Copy each line that contains the string "minus", taking them from the material.

Task input Block Start

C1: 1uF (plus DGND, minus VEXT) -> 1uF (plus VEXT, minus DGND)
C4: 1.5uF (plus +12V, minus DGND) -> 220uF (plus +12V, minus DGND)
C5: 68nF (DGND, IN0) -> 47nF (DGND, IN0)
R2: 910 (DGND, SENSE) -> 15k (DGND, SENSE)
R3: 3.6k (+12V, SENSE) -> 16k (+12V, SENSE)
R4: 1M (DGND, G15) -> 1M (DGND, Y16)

Task input Block End
Task input Block Start

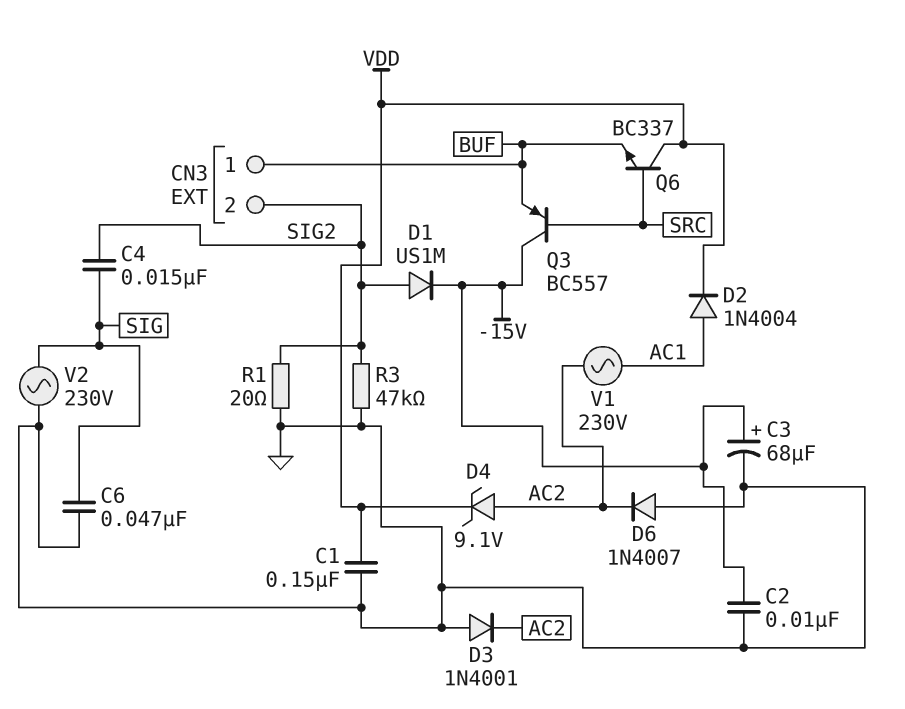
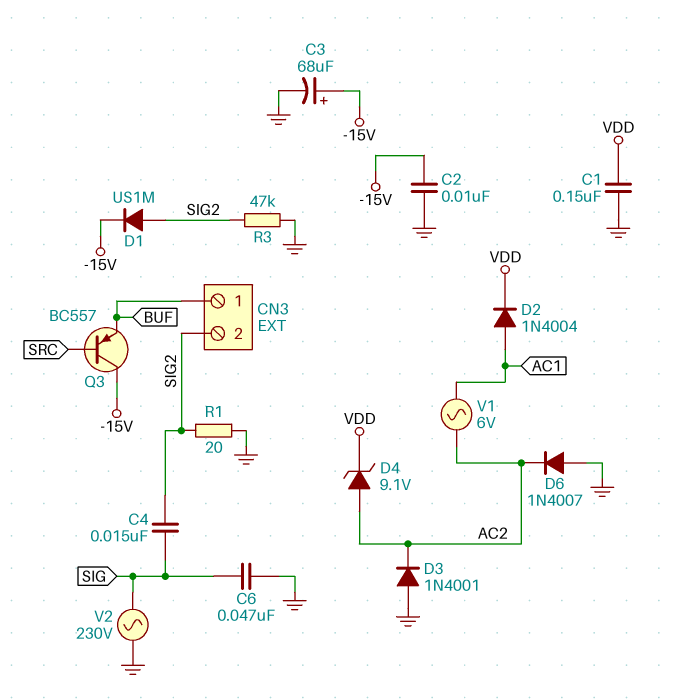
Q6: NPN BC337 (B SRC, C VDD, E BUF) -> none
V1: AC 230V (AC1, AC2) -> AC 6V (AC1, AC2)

Task input Block End
Task input Block Start

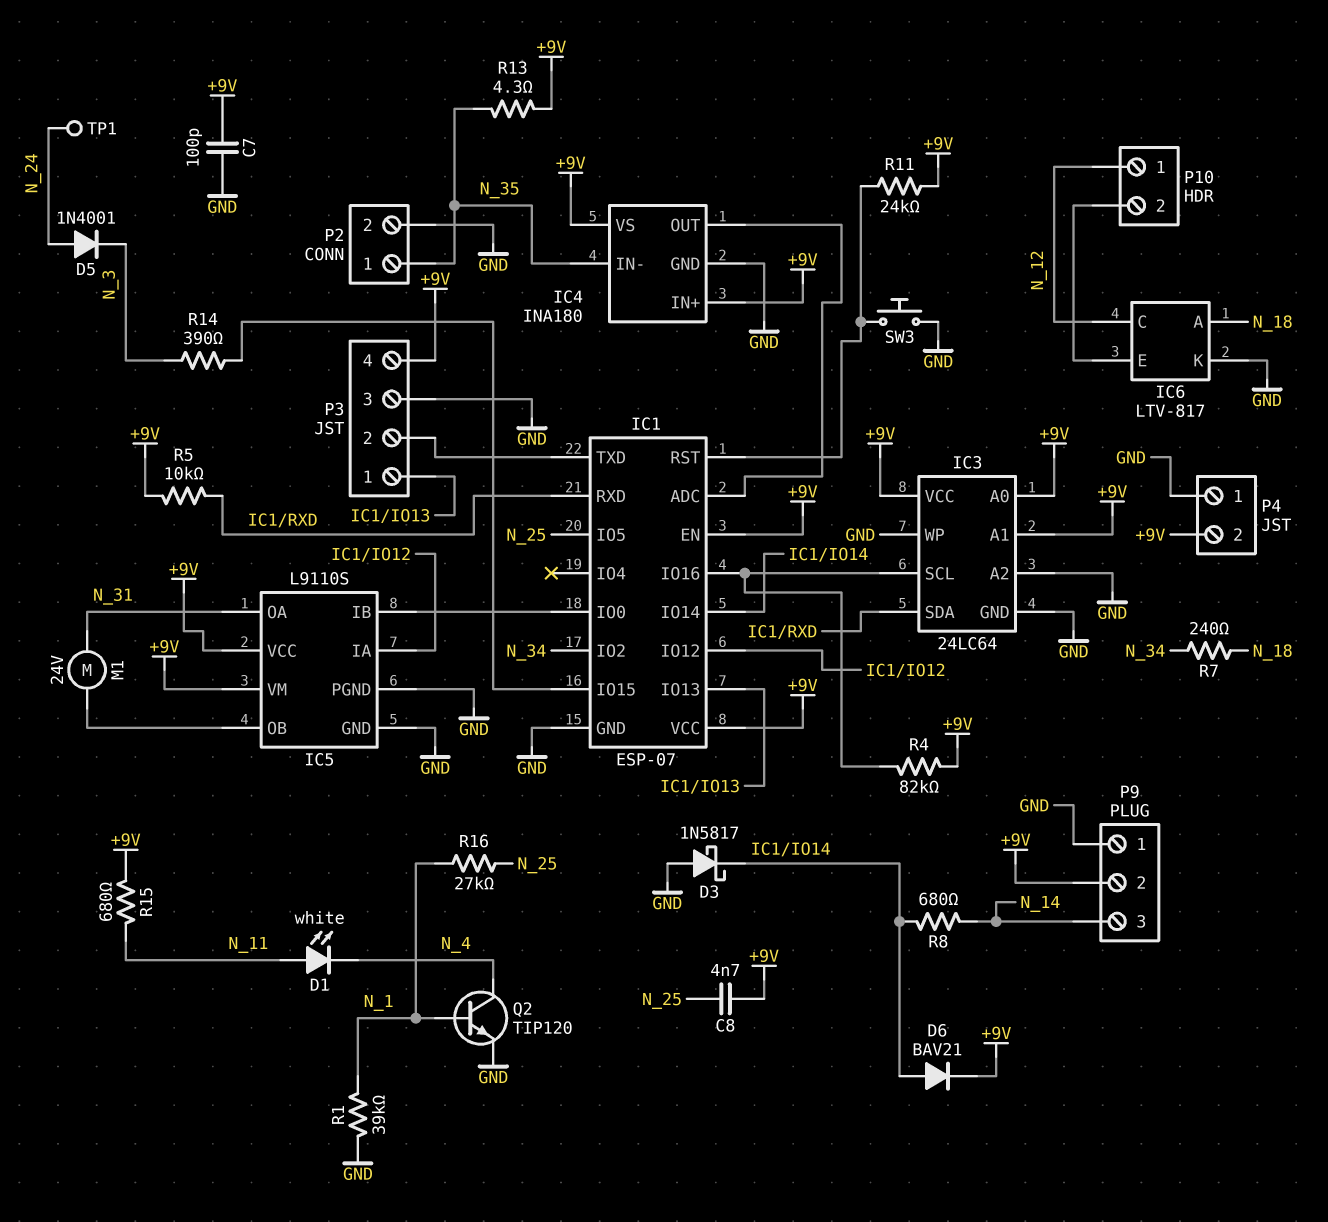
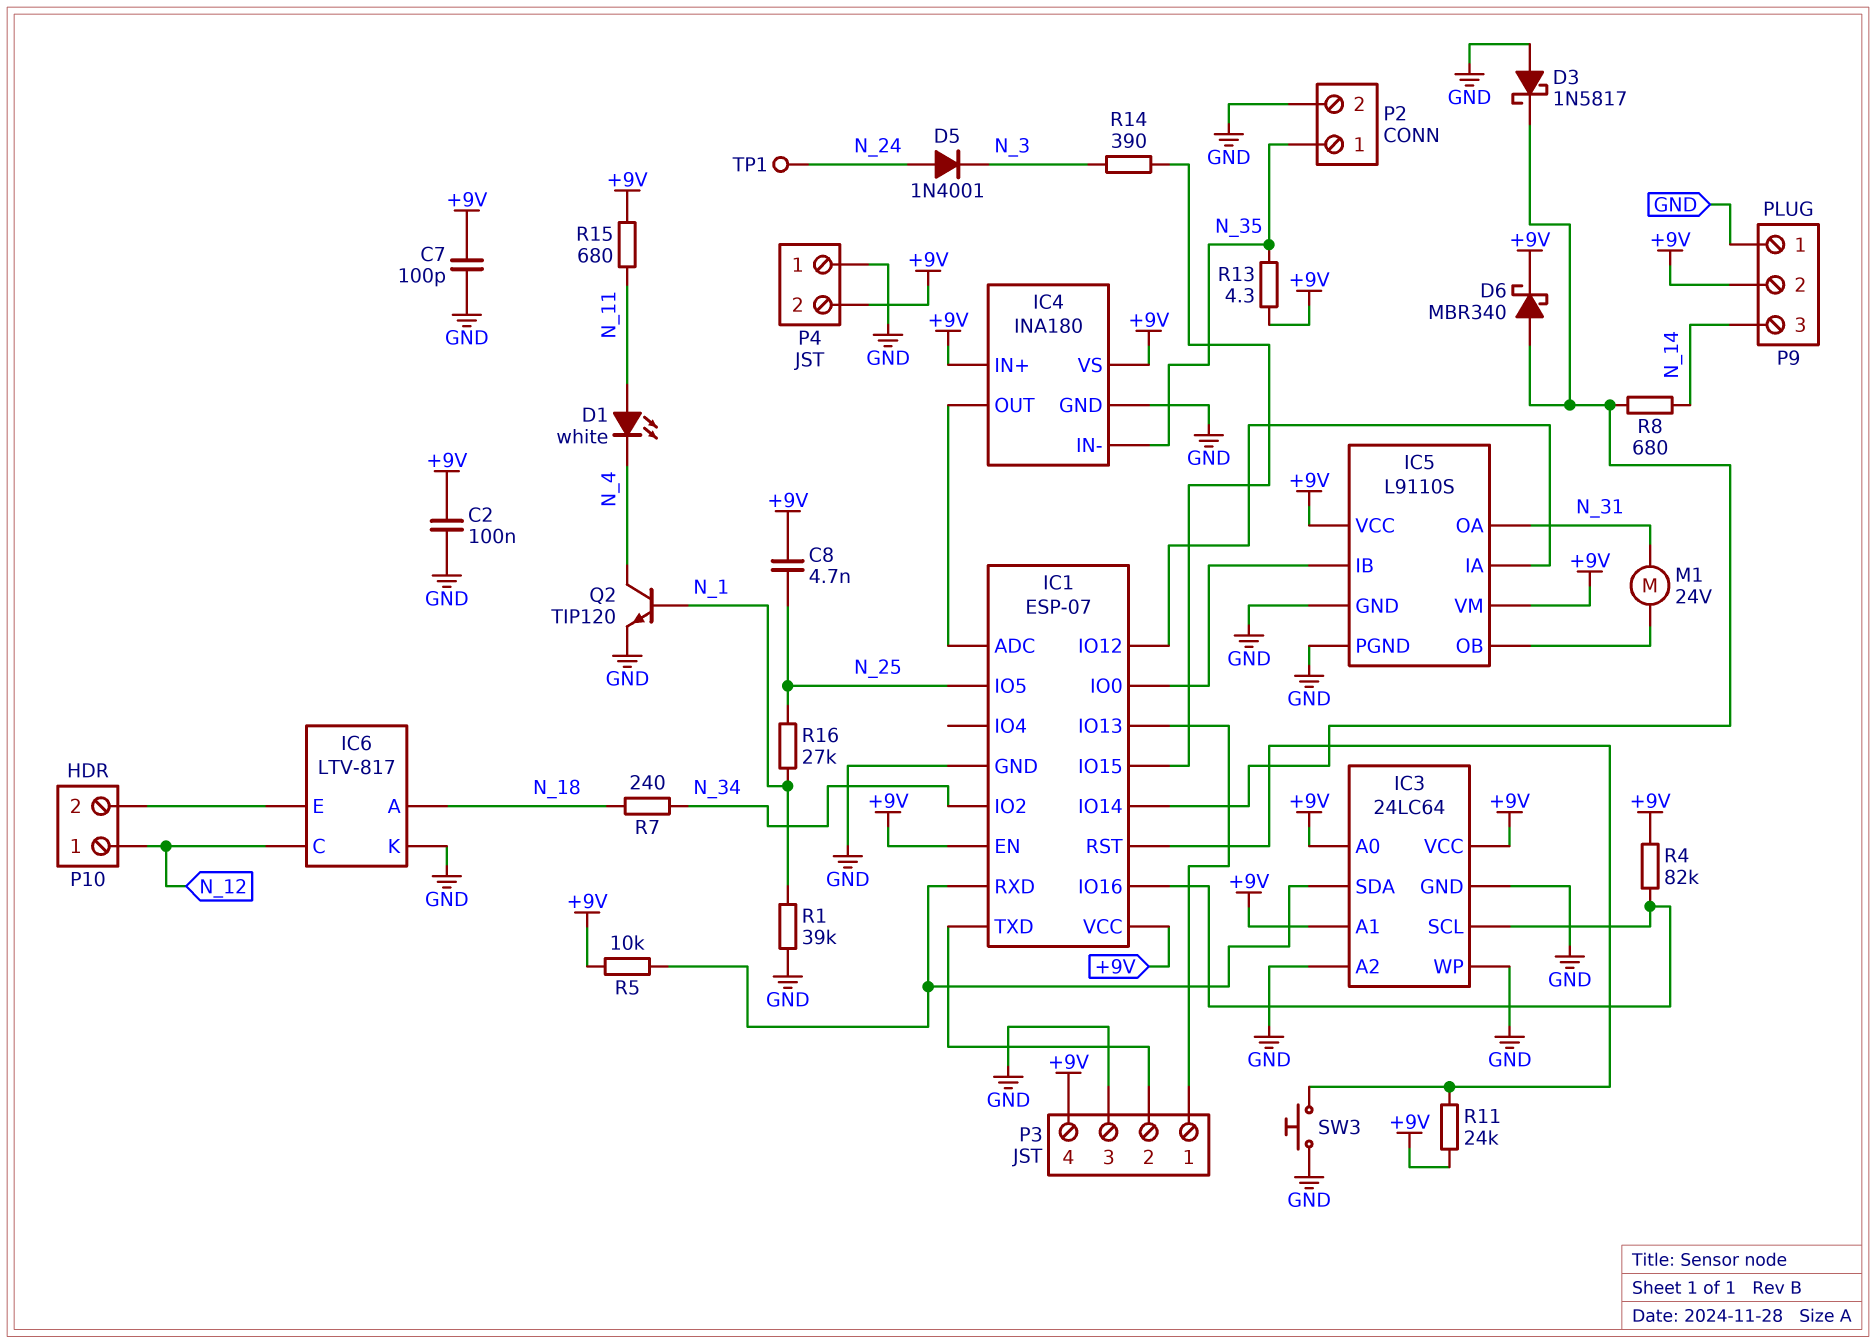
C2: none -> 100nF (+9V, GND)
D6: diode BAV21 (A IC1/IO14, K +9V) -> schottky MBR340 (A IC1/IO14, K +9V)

Task input Block End

Written solution -
C1: 1uF (plus DGND, minus VEXT) -> 1uF (plus VEXT, minus DGND)
C4: 1.5uF (plus +12V, minus DGND) -> 220uF (plus +12V, minus DGND)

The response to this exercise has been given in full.